Exercise — Exact reproduction required: the lines below from the line with "J2 pin 1: GND -> none" to the line with "R202: 1.5k (GND, VB) -> 15k (GND, VB)", both ends included, and no others.

Data provided —
######

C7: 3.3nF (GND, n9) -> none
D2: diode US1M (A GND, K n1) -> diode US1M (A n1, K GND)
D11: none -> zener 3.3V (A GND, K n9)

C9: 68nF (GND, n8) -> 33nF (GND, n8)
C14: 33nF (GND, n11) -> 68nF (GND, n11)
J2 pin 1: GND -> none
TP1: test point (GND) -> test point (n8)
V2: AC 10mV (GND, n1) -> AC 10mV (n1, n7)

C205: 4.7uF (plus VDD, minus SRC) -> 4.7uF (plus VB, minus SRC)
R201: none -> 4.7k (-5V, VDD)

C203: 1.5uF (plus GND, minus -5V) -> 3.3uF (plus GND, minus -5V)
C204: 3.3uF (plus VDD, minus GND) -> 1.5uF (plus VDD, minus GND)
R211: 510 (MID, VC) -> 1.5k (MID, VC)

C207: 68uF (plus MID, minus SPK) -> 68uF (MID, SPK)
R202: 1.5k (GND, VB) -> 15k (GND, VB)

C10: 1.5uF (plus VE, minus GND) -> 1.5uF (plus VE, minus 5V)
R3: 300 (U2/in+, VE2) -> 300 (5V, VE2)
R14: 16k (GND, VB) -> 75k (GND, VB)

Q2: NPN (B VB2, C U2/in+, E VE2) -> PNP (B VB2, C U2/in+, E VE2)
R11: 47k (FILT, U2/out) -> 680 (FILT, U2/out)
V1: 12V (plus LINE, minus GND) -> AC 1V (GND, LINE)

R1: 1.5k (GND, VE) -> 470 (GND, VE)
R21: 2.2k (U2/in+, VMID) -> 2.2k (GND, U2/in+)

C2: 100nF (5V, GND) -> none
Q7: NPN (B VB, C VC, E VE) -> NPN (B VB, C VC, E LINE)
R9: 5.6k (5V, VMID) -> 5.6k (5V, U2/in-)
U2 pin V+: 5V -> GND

######

Answer to the exercise —
J2 pin 1: GND -> none
TP1: test point (GND) -> test point (n8)
V2: AC 10mV (GND, n1) -> AC 10mV (n1, n7)

C205: 4.7uF (plus VDD, minus SRC) -> 4.7uF (plus VB, minus SRC)
R201: none -> 4.7k (-5V, VDD)

C203: 1.5uF (plus GND, minus -5V) -> 3.3uF (plus GND, minus -5V)
C204: 3.3uF (plus VDD, minus GND) -> 1.5uF (plus VDD, minus GND)
R211: 510 (MID, VC) -> 1.5k (MID, VC)

C207: 68uF (plus MID, minus SPK) -> 68uF (MID, SPK)
R202: 1.5k (GND, VB) -> 15k (GND, VB)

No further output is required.